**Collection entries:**
# # # # #

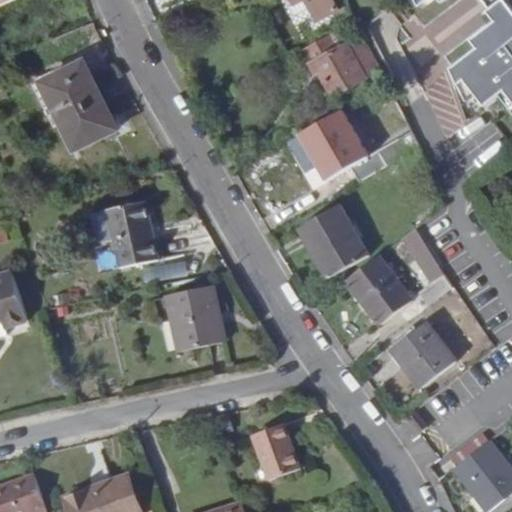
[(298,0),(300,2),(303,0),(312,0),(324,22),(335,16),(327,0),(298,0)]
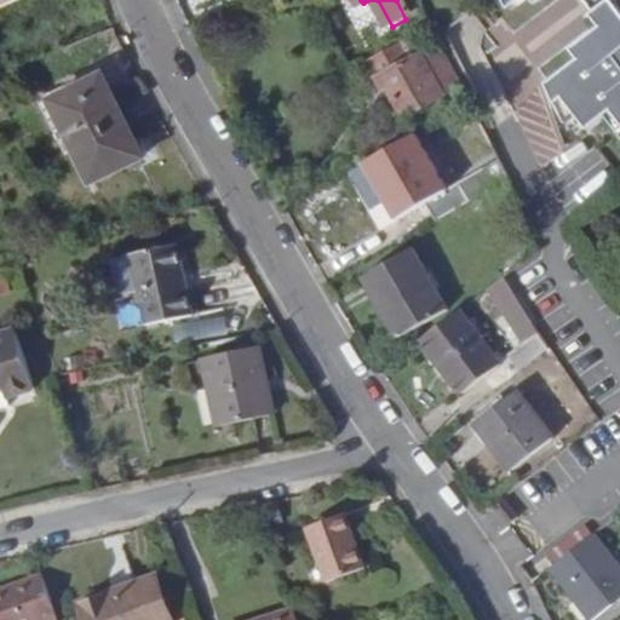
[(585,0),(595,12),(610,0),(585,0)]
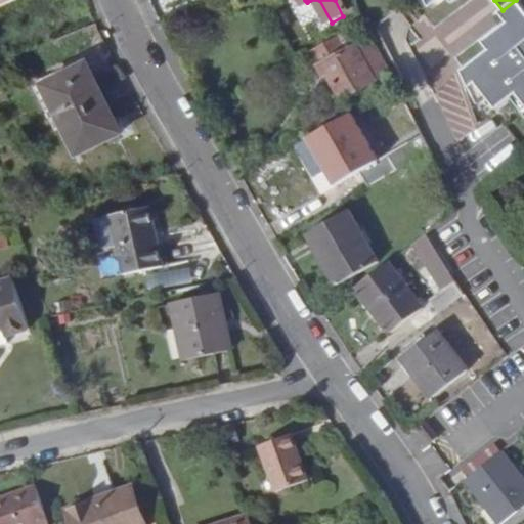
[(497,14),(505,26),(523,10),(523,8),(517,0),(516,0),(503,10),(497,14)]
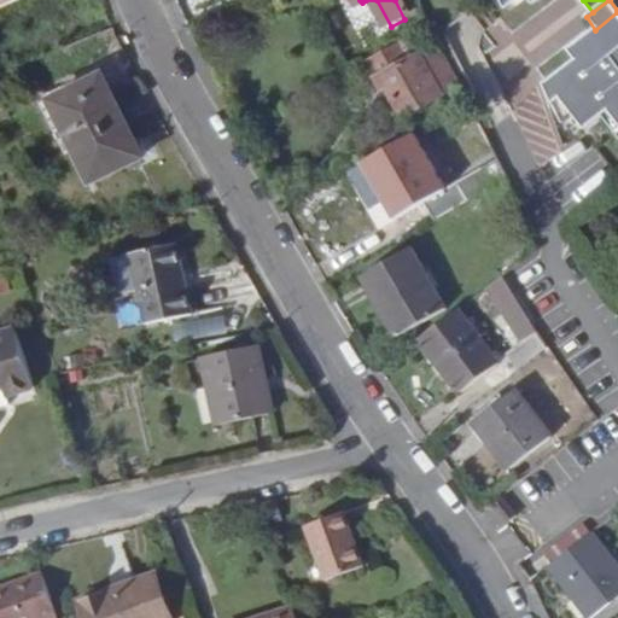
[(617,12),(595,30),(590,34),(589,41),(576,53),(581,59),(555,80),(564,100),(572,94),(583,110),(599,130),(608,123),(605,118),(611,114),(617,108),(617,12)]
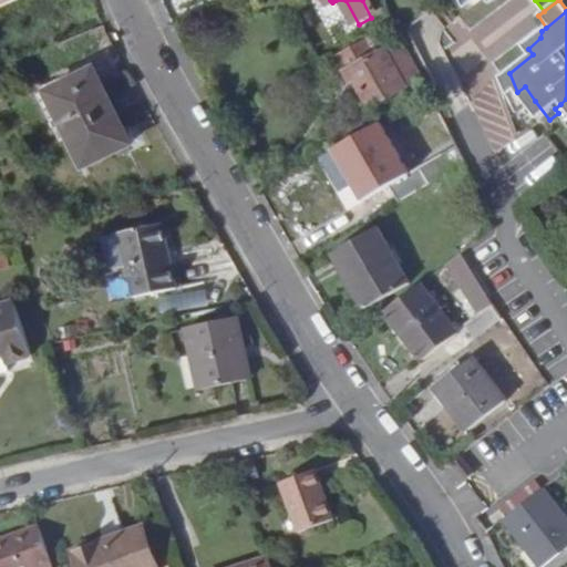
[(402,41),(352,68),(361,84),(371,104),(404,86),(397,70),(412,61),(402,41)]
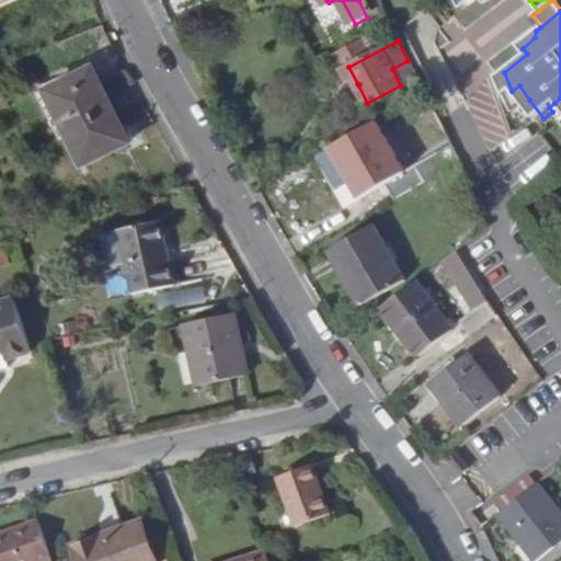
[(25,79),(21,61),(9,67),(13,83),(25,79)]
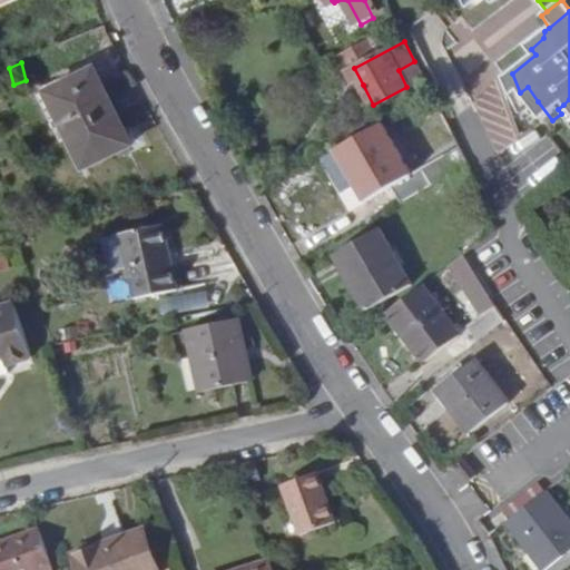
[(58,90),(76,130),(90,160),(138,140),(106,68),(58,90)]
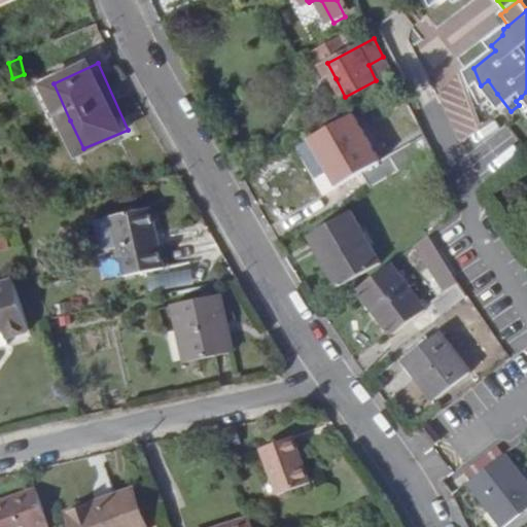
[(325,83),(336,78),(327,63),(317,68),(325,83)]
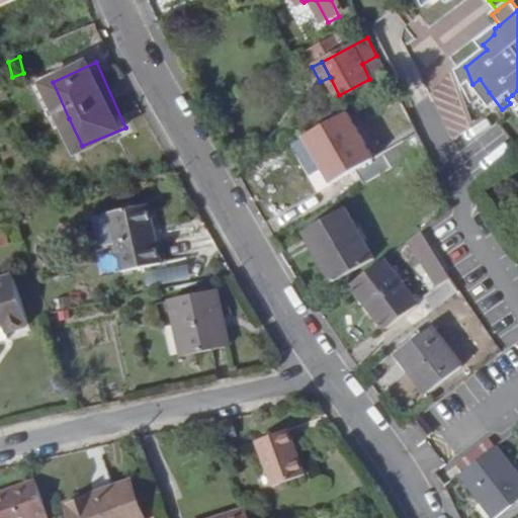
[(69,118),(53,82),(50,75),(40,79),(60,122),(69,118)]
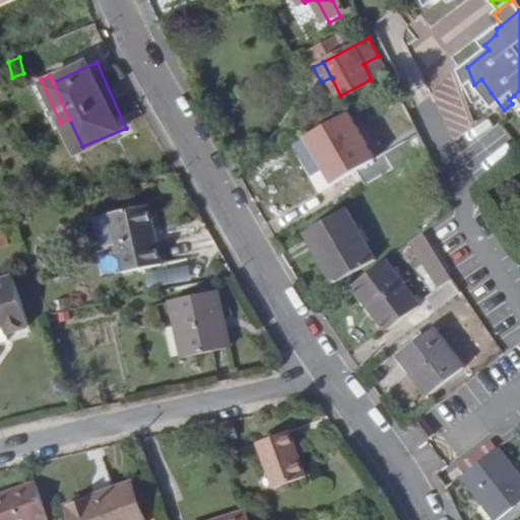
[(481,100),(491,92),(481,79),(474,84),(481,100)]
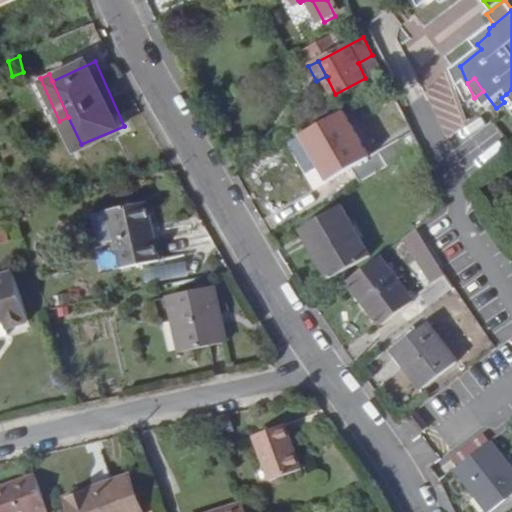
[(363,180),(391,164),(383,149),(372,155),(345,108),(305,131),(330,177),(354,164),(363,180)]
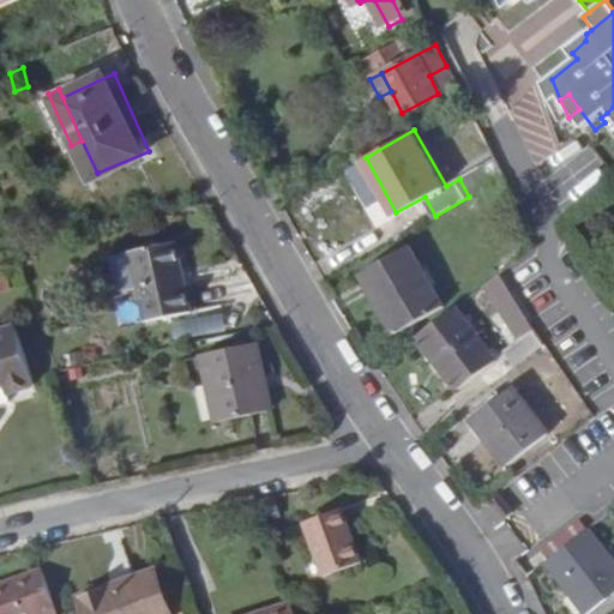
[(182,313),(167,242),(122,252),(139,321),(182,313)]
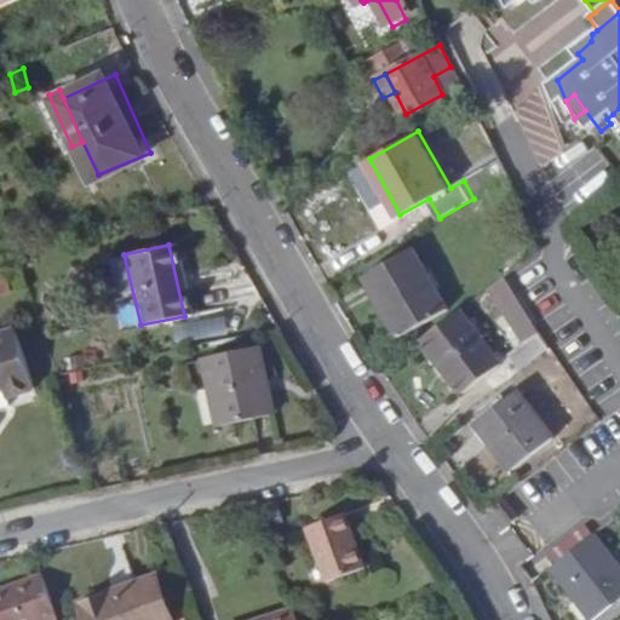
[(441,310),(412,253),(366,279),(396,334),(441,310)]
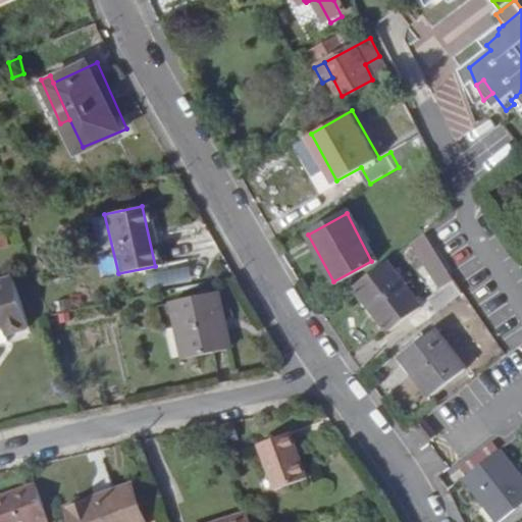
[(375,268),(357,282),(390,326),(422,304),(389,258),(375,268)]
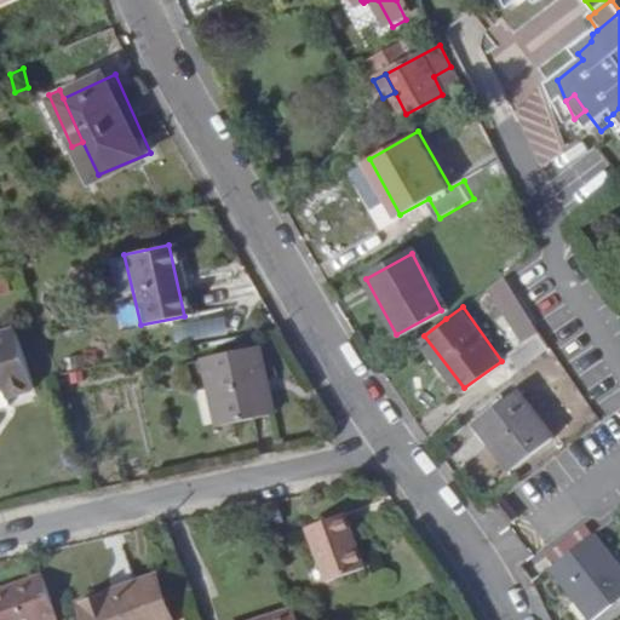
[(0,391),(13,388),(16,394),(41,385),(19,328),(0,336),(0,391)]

# # # # #

Skip the pictures, then write out every entry exactly.

**RESPONSE TO THIS TASK:**
[(298,0),(300,2),(303,0),(312,0),(324,22),(335,16),(327,0),(298,0)]
[(585,0),(595,12),(610,0),(585,0)]
[(497,14),(505,26),(523,10),(523,8),(517,0),(516,0),(503,10),(497,14)]
[(617,12),(595,30),(590,34),(589,41),(576,53),(581,59),(555,80),(564,100),(572,94),(583,110),(599,130),(608,123),(605,118),(611,114),(617,108),(617,12)]
[(402,41),(352,68),(361,84),(371,104),(404,86),(397,70),(412,61),(402,41)]
[(25,79),(21,61),(9,67),(13,83),(25,79)]
[(58,90),(76,130),(90,160),(138,140),(106,68),(58,90)]
[(325,83),(336,78),(327,63),(317,68),(325,83)]
[(69,118),(53,82),(50,75),(40,79),(60,122),(69,118)]
[(481,100),(491,92),(481,79),(474,84),(481,100)]
[(363,180),(391,164),(383,149),(372,155),(345,108),(305,131),(330,177),(354,164),(363,180)]
[(182,313),(167,242),(122,252),(139,321),(182,313)]
[(441,310),(412,253),(366,279),(396,334),(441,310)]
[(375,268),(357,282),(390,326),(422,304),(389,258),(375,268)]
[(0,391),(13,388),(16,394),(41,385),(19,328),(0,336),(0,391)]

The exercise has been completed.